TASK STATEMENT
Set down every record below exactly as it stands, leaving out the pictures.

PROVIDED DATA
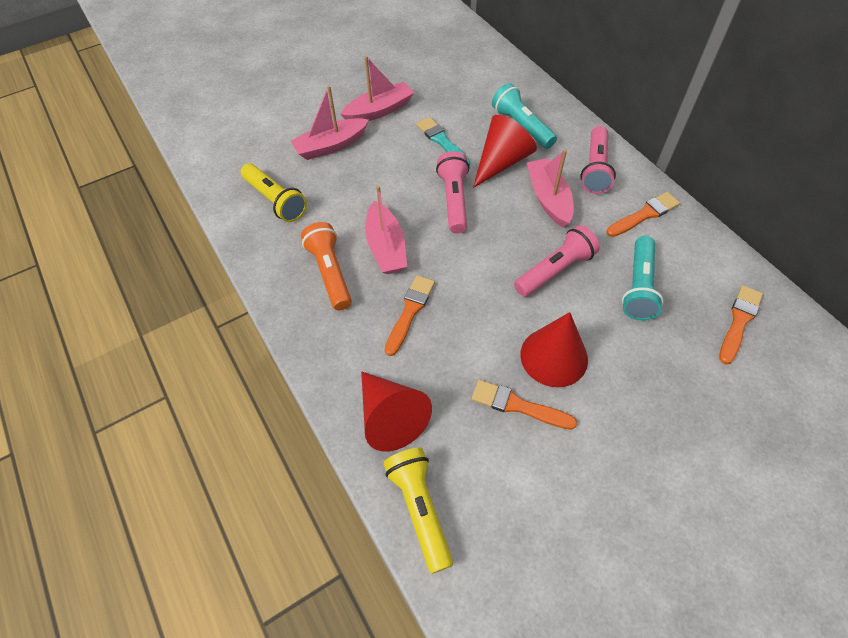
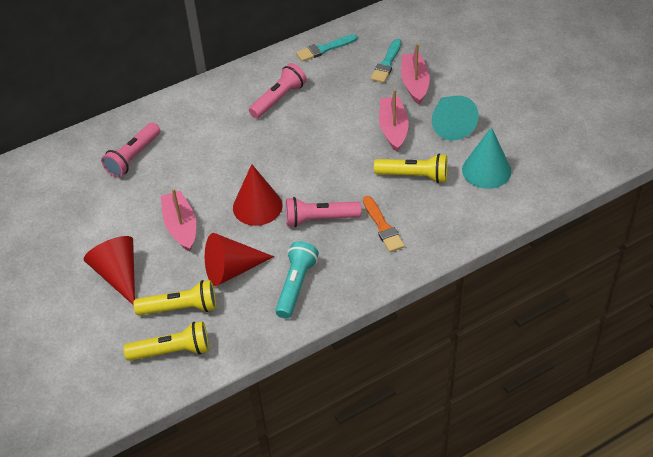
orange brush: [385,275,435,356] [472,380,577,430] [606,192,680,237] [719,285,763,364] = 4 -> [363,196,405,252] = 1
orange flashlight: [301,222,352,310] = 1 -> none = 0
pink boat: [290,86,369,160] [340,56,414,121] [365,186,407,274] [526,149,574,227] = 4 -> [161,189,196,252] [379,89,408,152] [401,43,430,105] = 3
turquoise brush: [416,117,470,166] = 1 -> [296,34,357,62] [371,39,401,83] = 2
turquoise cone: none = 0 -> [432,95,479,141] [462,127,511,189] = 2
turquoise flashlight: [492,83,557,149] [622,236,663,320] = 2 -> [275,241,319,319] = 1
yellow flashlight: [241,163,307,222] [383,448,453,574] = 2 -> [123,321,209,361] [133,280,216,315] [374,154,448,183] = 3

RESPONSE TO THE TASK
orange brush: [385,275,435,356] [472,380,577,430] [606,192,680,237] [719,285,763,364] = 4 -> [363,196,405,252] = 1
orange flashlight: [301,222,352,310] = 1 -> none = 0
pink boat: [290,86,369,160] [340,56,414,121] [365,186,407,274] [526,149,574,227] = 4 -> [161,189,196,252] [379,89,408,152] [401,43,430,105] = 3
turquoise brush: [416,117,470,166] = 1 -> [296,34,357,62] [371,39,401,83] = 2
turquoise cone: none = 0 -> [432,95,479,141] [462,127,511,189] = 2
turquoise flashlight: [492,83,557,149] [622,236,663,320] = 2 -> [275,241,319,319] = 1
yellow flashlight: [241,163,307,222] [383,448,453,574] = 2 -> [123,321,209,361] [133,280,216,315] [374,154,448,183] = 3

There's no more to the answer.